Up to and including the line containing "move: jet-black cap", please reproduce the lines of the listing below, starting from the top.

>>>>

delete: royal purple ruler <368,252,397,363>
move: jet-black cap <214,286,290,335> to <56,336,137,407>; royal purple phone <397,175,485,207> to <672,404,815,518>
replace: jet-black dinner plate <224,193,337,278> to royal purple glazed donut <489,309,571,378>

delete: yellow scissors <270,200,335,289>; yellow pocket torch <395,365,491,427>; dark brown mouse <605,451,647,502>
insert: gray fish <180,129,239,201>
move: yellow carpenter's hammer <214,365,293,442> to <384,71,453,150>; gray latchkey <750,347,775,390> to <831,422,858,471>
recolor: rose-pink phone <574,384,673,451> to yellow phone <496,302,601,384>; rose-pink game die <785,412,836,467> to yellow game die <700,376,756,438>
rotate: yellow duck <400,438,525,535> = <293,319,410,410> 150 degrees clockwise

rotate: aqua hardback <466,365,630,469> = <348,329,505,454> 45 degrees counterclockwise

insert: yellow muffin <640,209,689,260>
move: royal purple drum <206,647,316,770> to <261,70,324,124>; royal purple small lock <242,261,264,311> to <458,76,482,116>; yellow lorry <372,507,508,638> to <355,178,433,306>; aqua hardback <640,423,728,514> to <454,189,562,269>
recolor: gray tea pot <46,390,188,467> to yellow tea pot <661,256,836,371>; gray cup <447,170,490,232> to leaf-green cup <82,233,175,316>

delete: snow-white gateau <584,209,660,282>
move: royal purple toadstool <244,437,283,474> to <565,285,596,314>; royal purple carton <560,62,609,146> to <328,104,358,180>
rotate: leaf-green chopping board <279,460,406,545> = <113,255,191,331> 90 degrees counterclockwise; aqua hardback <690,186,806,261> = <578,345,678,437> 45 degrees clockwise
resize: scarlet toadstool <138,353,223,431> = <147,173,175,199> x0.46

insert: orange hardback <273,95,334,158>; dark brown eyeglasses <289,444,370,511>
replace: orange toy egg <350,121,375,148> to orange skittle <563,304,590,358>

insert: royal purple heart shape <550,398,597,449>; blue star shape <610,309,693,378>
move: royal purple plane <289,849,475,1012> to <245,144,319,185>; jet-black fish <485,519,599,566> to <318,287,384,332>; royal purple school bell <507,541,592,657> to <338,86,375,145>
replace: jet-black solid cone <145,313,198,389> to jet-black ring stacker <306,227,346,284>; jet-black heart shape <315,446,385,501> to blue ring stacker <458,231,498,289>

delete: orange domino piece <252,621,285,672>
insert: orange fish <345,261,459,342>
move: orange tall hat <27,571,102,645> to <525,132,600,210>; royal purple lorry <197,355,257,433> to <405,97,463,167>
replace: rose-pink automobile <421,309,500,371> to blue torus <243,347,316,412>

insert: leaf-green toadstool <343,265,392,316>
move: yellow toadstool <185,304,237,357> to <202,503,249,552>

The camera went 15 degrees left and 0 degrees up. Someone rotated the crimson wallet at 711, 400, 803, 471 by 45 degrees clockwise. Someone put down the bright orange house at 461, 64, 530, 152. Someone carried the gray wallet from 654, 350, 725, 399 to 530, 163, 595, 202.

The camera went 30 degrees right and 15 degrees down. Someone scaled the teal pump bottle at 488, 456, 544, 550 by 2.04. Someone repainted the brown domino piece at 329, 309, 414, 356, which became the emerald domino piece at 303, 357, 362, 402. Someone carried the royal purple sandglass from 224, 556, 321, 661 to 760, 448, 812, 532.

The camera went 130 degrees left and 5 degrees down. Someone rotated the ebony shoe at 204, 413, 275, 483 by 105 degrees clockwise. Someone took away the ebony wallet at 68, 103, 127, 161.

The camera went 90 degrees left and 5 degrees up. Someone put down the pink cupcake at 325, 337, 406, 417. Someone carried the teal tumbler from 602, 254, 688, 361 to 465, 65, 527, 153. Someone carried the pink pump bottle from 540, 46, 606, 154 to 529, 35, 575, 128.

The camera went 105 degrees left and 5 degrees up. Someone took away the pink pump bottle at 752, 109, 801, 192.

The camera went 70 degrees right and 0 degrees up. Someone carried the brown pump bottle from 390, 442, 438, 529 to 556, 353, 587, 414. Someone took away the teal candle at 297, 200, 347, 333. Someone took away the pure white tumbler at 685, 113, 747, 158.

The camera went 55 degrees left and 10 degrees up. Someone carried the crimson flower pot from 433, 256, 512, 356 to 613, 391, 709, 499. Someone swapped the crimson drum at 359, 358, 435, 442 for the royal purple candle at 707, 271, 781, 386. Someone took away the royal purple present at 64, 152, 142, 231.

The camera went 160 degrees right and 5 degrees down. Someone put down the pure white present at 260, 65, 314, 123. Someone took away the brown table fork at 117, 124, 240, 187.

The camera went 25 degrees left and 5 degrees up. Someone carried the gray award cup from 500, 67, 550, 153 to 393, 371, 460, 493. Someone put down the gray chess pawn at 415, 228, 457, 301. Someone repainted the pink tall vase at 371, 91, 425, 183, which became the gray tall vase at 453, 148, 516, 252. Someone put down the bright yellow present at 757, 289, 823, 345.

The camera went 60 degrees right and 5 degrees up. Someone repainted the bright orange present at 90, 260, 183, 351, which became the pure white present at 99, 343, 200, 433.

<<<<

### Answer box
delete: royal purple ruler <368,252,397,363>
move: jet-black cap <214,286,290,335> to <56,336,137,407>; royal purple phone <397,175,485,207> to <672,404,815,518>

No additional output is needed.